### Work required
Return exactly the lines below, starting with the one that has "TOF pin SCL: A4 -> D13" and going on through the one that has "TOF1 pin SDA: D6 -> A3".

(Data Opens)

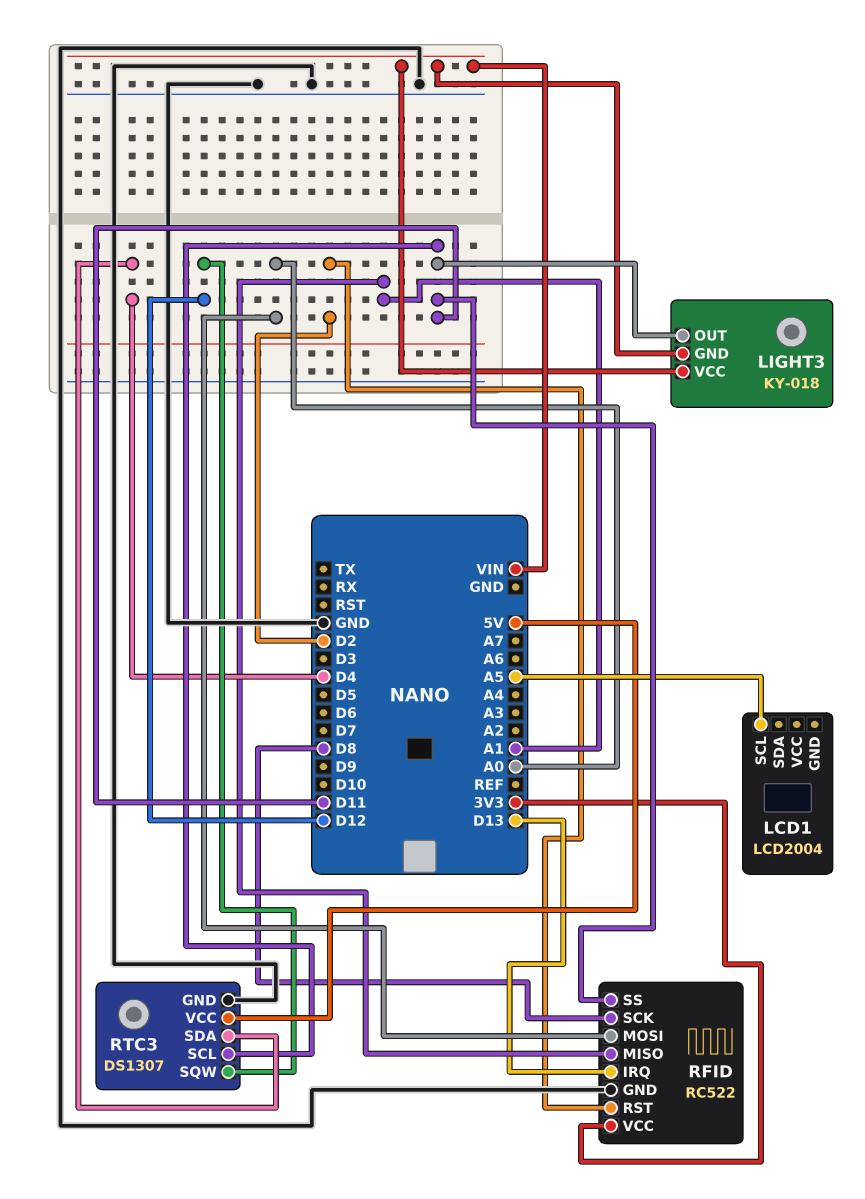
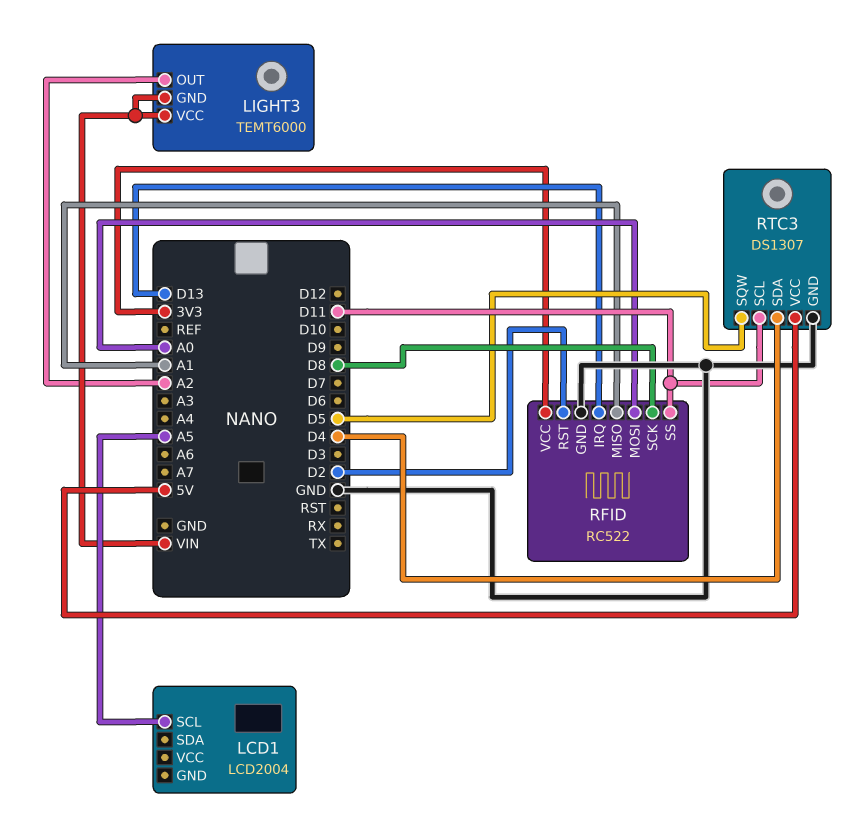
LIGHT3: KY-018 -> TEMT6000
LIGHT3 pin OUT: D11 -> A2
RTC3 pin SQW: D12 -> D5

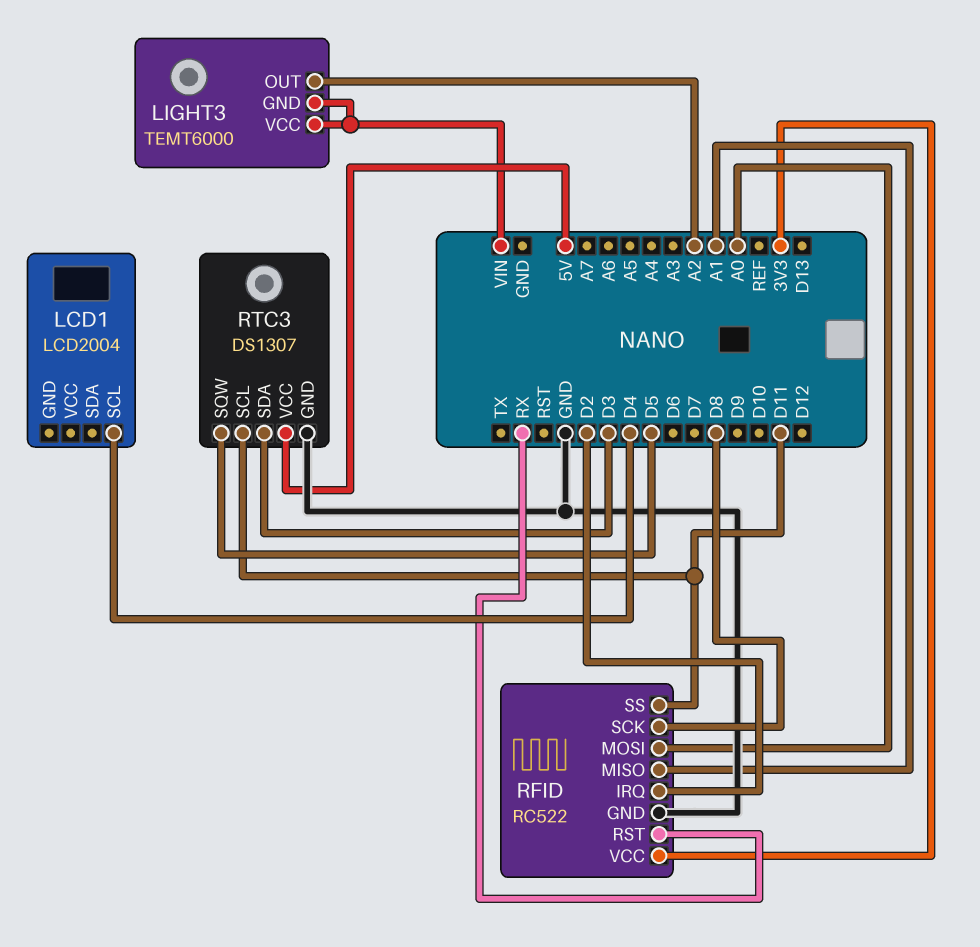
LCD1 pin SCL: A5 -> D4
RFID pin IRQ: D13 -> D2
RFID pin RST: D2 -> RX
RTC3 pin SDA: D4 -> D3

(Data Closes)
(Data Opens)

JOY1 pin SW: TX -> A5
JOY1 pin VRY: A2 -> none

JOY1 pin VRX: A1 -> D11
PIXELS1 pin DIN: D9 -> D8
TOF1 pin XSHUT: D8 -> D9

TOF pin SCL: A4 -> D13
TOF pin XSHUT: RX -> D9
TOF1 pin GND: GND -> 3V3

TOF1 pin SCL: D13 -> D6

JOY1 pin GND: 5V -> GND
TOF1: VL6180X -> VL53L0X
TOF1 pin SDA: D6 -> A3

(Data Closes)

### Answer to the problem
TOF pin SCL: A4 -> D13
TOF pin XSHUT: RX -> D9
TOF1 pin GND: GND -> 3V3

TOF1 pin SCL: D13 -> D6

JOY1 pin GND: 5V -> GND
TOF1: VL6180X -> VL53L0X
TOF1 pin SDA: D6 -> A3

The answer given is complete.